Description of the task: List each line of the data that holds the word "button".

Change detection outputs
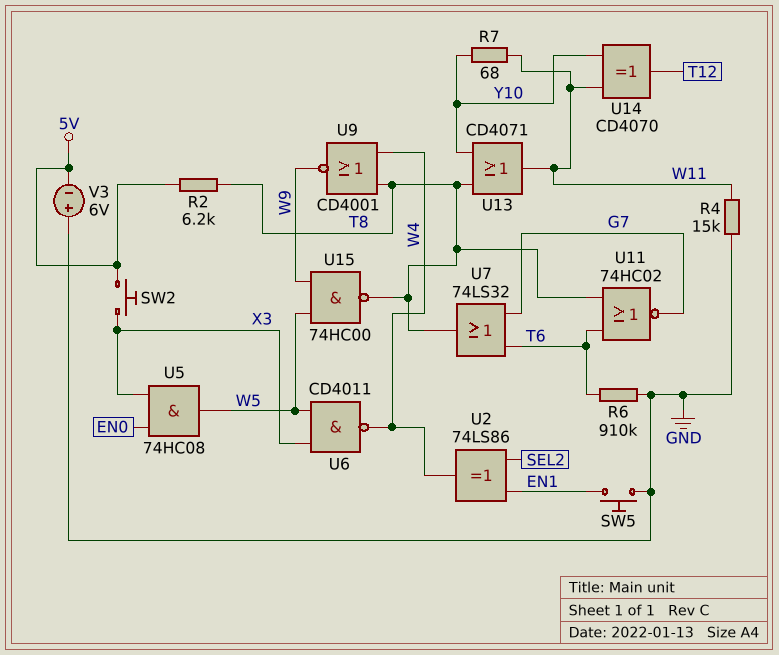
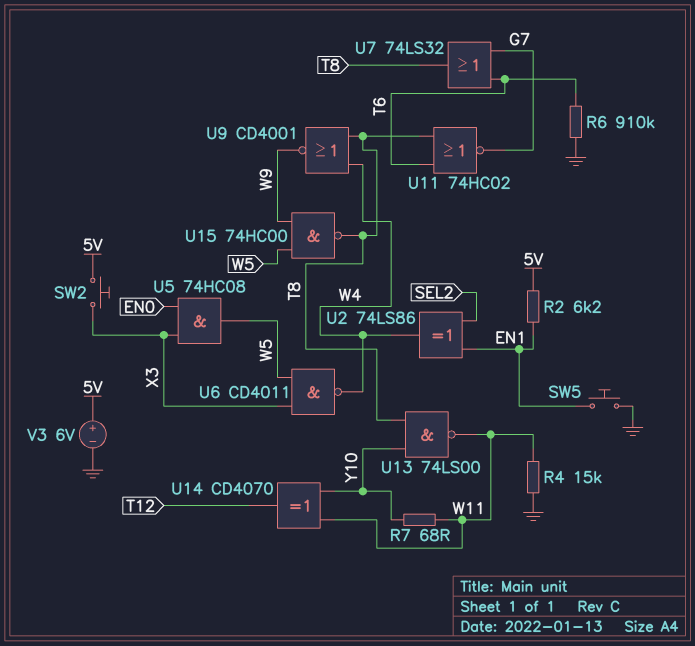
R2: 6.2k (5V, T8) -> 6.2k (5V, EN1)
U13: OR CD4071 (in T8, in Y10, out W11) -> NAND 74LS00 (in T8, in Y10, out W11)
V3: 6V (plus GND, minus 5V) -> 6V (plus 5V, minus GND)

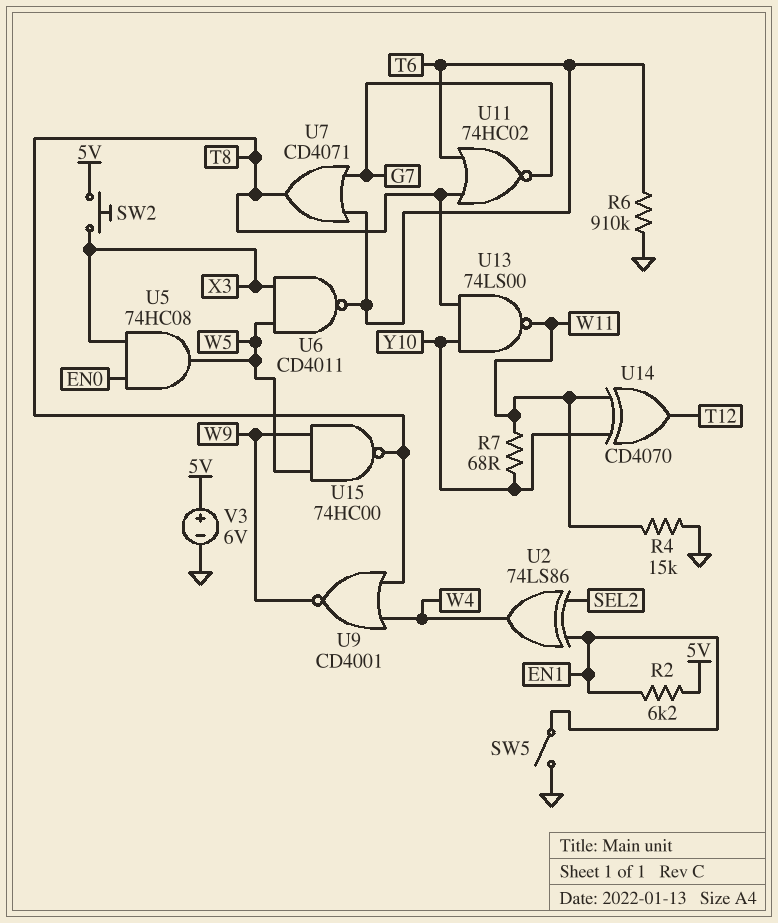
SW5: button (EN1, GND) -> switch (EN1, GND)
U6: NAND CD4011 (in W5, in X3, out W4) -> NAND CD4011 (in W5, in X3, out T6)
U7: OR 74LS32 (in G7, in T6, out T8) -> OR CD4071 (in G7, in T6, out T8)

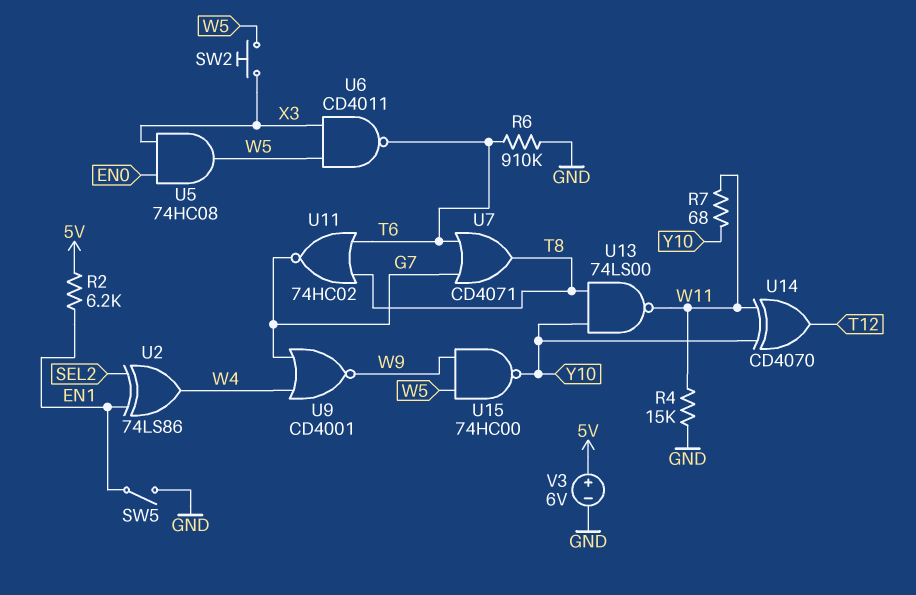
SW2: button (5V, X3) -> button (W5, X3)
U9: NOR CD4001 (in T8, in W4, out W9) -> NOR CD4001 (in G7, in W4, out W9)
U15: NAND 74HC00 (in W5, in W9, out T8) -> NAND 74HC00 (in W5, in W9, out Y10)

Answer section:
SW5: button (EN1, GND) -> switch (EN1, GND)
SW2: button (5V, X3) -> button (W5, X3)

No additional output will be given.